[Before-and-after object lists]
★ ★ ★

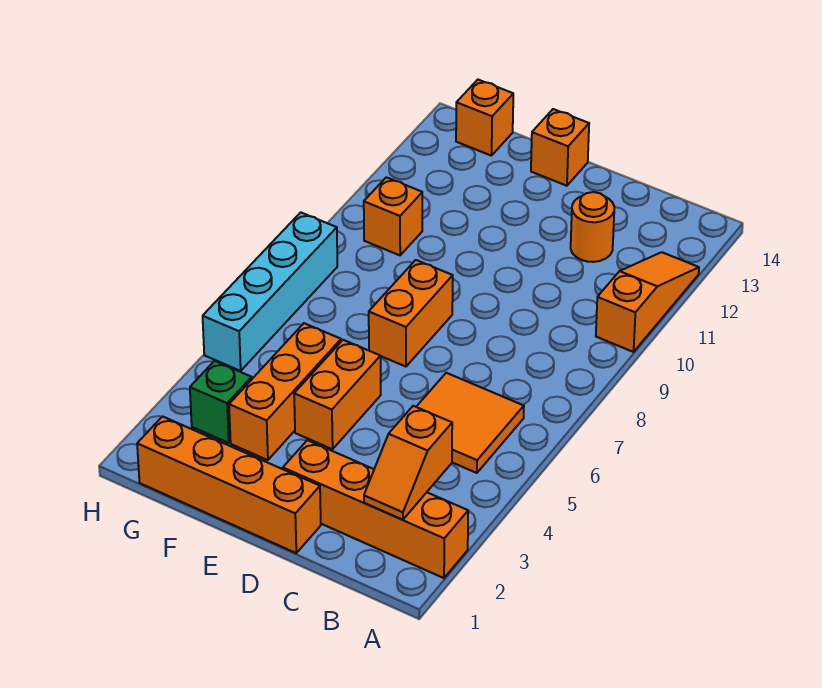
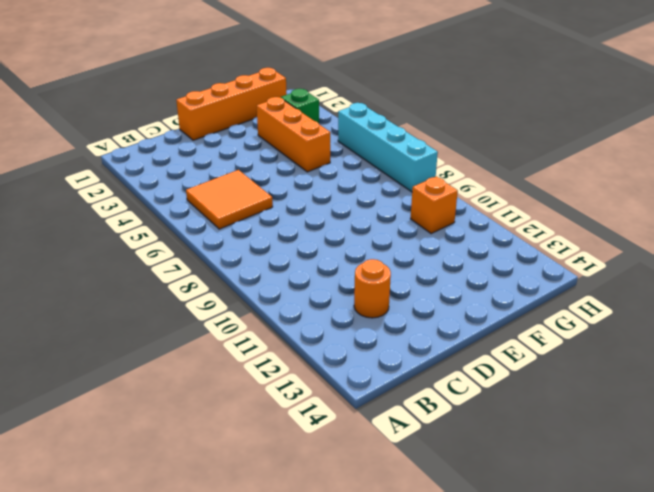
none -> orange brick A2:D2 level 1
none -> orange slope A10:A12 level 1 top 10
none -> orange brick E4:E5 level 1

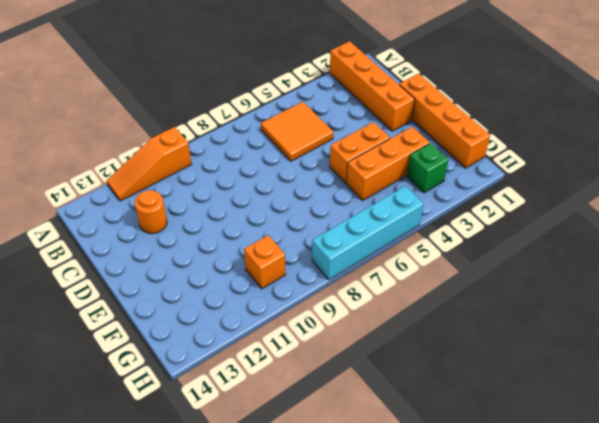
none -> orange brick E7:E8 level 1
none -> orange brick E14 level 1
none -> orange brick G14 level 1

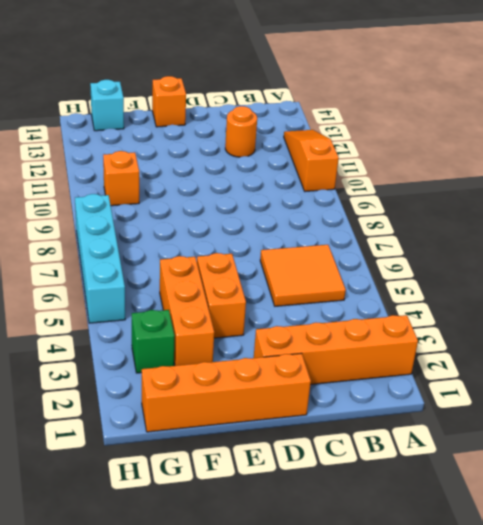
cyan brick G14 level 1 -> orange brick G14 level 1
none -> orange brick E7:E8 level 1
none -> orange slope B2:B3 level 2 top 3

★ ★ ★

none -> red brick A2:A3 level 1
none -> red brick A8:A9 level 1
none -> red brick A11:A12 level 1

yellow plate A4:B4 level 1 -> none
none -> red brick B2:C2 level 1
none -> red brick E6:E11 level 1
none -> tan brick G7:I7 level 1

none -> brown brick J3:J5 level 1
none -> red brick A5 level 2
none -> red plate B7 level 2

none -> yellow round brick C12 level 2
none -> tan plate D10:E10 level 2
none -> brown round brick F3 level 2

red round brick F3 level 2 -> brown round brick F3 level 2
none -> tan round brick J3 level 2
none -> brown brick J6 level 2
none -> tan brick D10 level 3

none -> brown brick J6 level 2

★ ★ ★

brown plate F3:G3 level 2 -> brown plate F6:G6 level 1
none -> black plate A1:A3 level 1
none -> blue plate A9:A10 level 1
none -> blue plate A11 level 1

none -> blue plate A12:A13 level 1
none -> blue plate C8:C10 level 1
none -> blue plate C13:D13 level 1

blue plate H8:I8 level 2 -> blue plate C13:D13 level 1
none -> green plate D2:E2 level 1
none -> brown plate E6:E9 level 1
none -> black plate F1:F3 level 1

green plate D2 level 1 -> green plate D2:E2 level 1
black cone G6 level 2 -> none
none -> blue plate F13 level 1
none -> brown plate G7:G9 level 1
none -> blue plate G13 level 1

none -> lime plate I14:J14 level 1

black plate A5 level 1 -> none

★ ★ ★

■ **Problem details**:
Print exactly the lines above from the one with "none -> blue plate C13:D13 level 1" to the one with "black plate A5 level 1 -> none", including both.

■ **Result below**:
none -> blue plate C13:D13 level 1

blue plate H8:I8 level 2 -> blue plate C13:D13 level 1
none -> green plate D2:E2 level 1
none -> brown plate E6:E9 level 1
none -> black plate F1:F3 level 1

green plate D2 level 1 -> green plate D2:E2 level 1
black cone G6 level 2 -> none
none -> blue plate F13 level 1
none -> brown plate G7:G9 level 1
none -> blue plate G13 level 1

none -> lime plate I14:J14 level 1

black plate A5 level 1 -> none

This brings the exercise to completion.